**SUPPLIED ENTRIES**
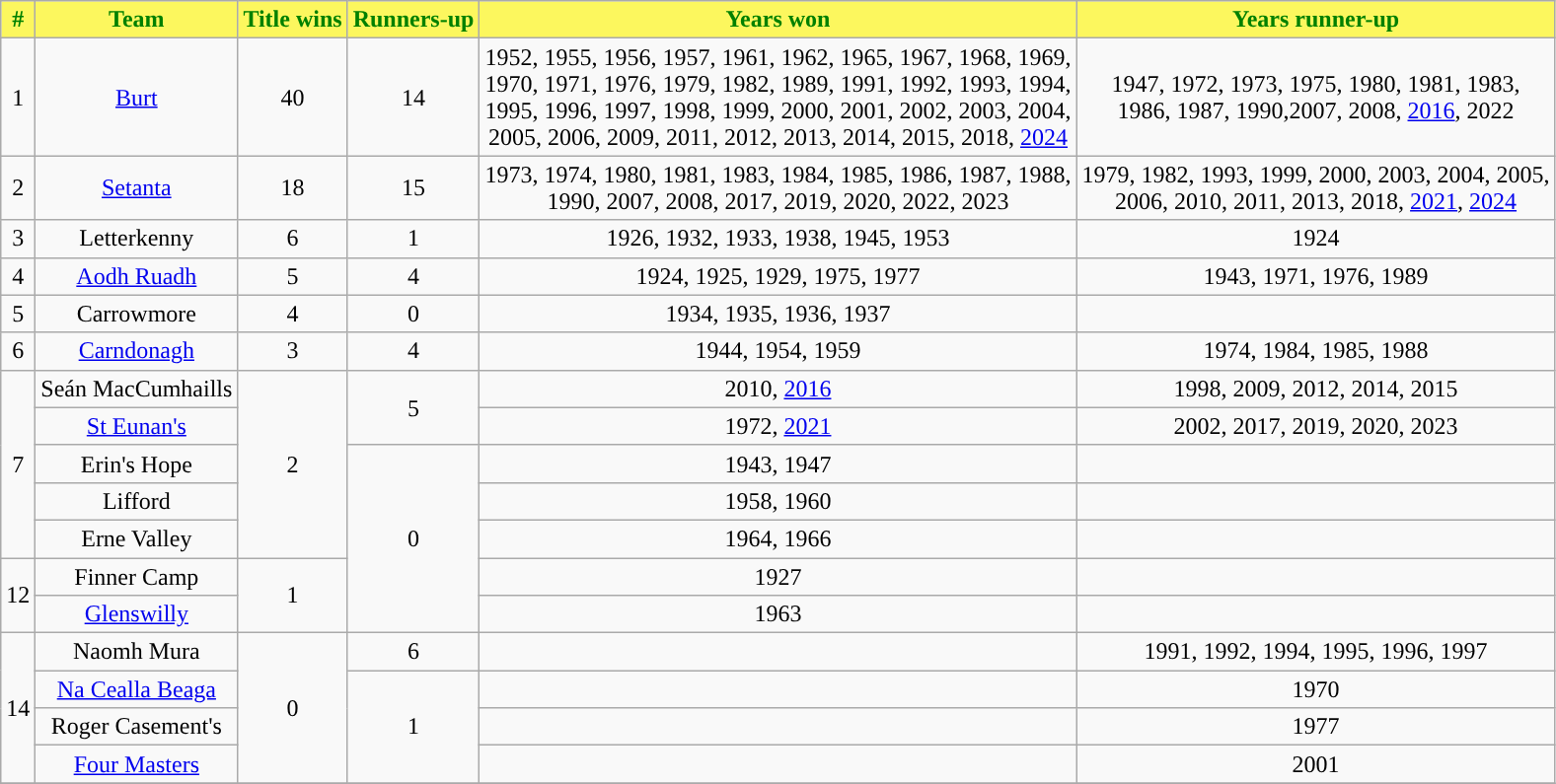
1944, 1954, 1959 [778, 351]
Team [136, 20]
1947, 1972, 1973, 1975, 1980, 1981, 1983,1986, 1987, 1990,2007, 2008, 2016, 2022 [1316, 97]
Erne Valley [136, 539]
Years runner-up [1316, 20]
1924, 1925, 1929, 1975, 1977 [778, 276]
Letterkenny [136, 239]
1926, 1932, 1933, 1938, 1945, 1953 [778, 239]
1974, 1984, 1985, 1988 [1316, 351]
Seán MacCumhaills [136, 389]
Naomh Mura [136, 652]
1927 [778, 577]
18 [292, 187]
Setanta [136, 187]
Carrowmore [136, 314]
Four Masters [136, 765]
Lifford [136, 501]
Aodh Ruadh [136, 276]
2002, 2017, 2019, 2020, 2023 [1316, 426]
12 [18, 596]
1964, 1966 [778, 539]
40 [292, 97]
2001 [1316, 765]
Title wins [292, 20]
Years won [778, 20]
Glenswilly [136, 615]
1958, 1960 [778, 501]
1972, 2021 [778, 426]
15 [413, 187]
1979, 1982, 1993, 1999, 2000, 2003, 2004, 2005,2006, 2010, 2011, 2013, 2018, 2021, 2024 [1316, 187]
St Eunan's [136, 426]
Burt [136, 97]
Na Cealla Beaga [136, 690]
1998, 2009, 2012, 2014, 2015 [1316, 389]
2010, 2016 [778, 389]
1977 [1316, 727]
Runners-up [413, 20]
1934, 1935, 1936, 1937 [778, 314]
1970 [1316, 690]
Finner Camp [136, 577]
1973, 1974, 1980, 1981, 1983, 1984, 1985, 1986, 1987, 1988,1990, 2007, 2008, 2017, 2019, 2020, 2022, 2023 [778, 187]
1943, 1971, 1976, 1989 [1316, 276]
1943, 1947 [778, 464]
Carndonagh [136, 351]
1924 [1316, 239]
Roger Casement's [136, 727]
Erin's Hope [136, 464]
1991, 1992, 1994, 1995, 1996, 1997 [1316, 652]
1963 [778, 615]
# [18, 20]
7 [18, 464]
Locate the cell with the specified text and output its (X, Y) center coordinate. 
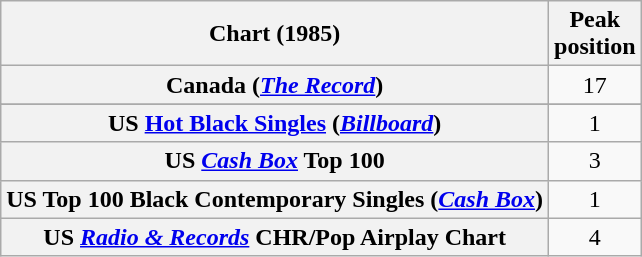
US Radio & Records CHR/Pop Airplay Chart (275, 237)
US Hot Black Singles (Billboard) (275, 123)
Canada (The Record) (275, 85)
US Cash Box Top 100 (275, 161)
17 (595, 85)
4 (595, 237)
US Top 100 Black Contemporary Singles (Cash Box) (275, 199)
Chart (1985) (275, 34)
3 (595, 161)
Peakposition (595, 34)
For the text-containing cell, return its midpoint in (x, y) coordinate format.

**STATED TASK**
Please rewrite all the records above, replacing "coordinate" with "point" and leaving everything else unchanged. Omit the pictures from your answer.

**RESPONSE BELOW**
1944, 1954, 1959 [778, 351]
Team [136, 20]
1947, 1972, 1973, 1975, 1980, 1981, 1983,1986, 1987, 1990,2007, 2008, 2016, 2022 [1316, 97]
Erne Valley [136, 539]
Years runner-up [1316, 20]
1924, 1925, 1929, 1975, 1977 [778, 276]
Letterkenny [136, 239]
1926, 1932, 1933, 1938, 1945, 1953 [778, 239]
1974, 1984, 1985, 1988 [1316, 351]
Seán MacCumhaills [136, 389]
Naomh Mura [136, 652]
1927 [778, 577]
18 [292, 187]
Setanta [136, 187]
Carrowmore [136, 314]
Four Masters [136, 765]
Lifford [136, 501]
Aodh Ruadh [136, 276]
2002, 2017, 2019, 2020, 2023 [1316, 426]
12 [18, 596]
1964, 1966 [778, 539]
40 [292, 97]
2001 [1316, 765]
Title wins [292, 20]
Years won [778, 20]
Glenswilly [136, 615]
1958, 1960 [778, 501]
1972, 2021 [778, 426]
15 [413, 187]
1979, 1982, 1993, 1999, 2000, 2003, 2004, 2005,2006, 2010, 2011, 2013, 2018, 2021, 2024 [1316, 187]
St Eunan's [136, 426]
Burt [136, 97]
Na Cealla Beaga [136, 690]
1998, 2009, 2012, 2014, 2015 [1316, 389]
2010, 2016 [778, 389]
1977 [1316, 727]
Runners-up [413, 20]
1934, 1935, 1936, 1937 [778, 314]
1970 [1316, 690]
Finner Camp [136, 577]
1973, 1974, 1980, 1981, 1983, 1984, 1985, 1986, 1987, 1988,1990, 2007, 2008, 2017, 2019, 2020, 2022, 2023 [778, 187]
1943, 1971, 1976, 1989 [1316, 276]
1943, 1947 [778, 464]
Carndonagh [136, 351]
1924 [1316, 239]
Roger Casement's [136, 727]
Erin's Hope [136, 464]
1991, 1992, 1994, 1995, 1996, 1997 [1316, 652]
1963 [778, 615]
# [18, 20]
7 [18, 464]
Locate the cell with the specified text and output its (X, Y) center point. 
US Radio & Records CHR/Pop Airplay Chart (275, 237)
US Hot Black Singles (Billboard) (275, 123)
Canada (The Record) (275, 85)
US Cash Box Top 100 (275, 161)
17 (595, 85)
4 (595, 237)
US Top 100 Black Contemporary Singles (Cash Box) (275, 199)
Chart (1985) (275, 34)
3 (595, 161)
Peakposition (595, 34)
For the text-containing cell, return its midpoint in (x, y) point format.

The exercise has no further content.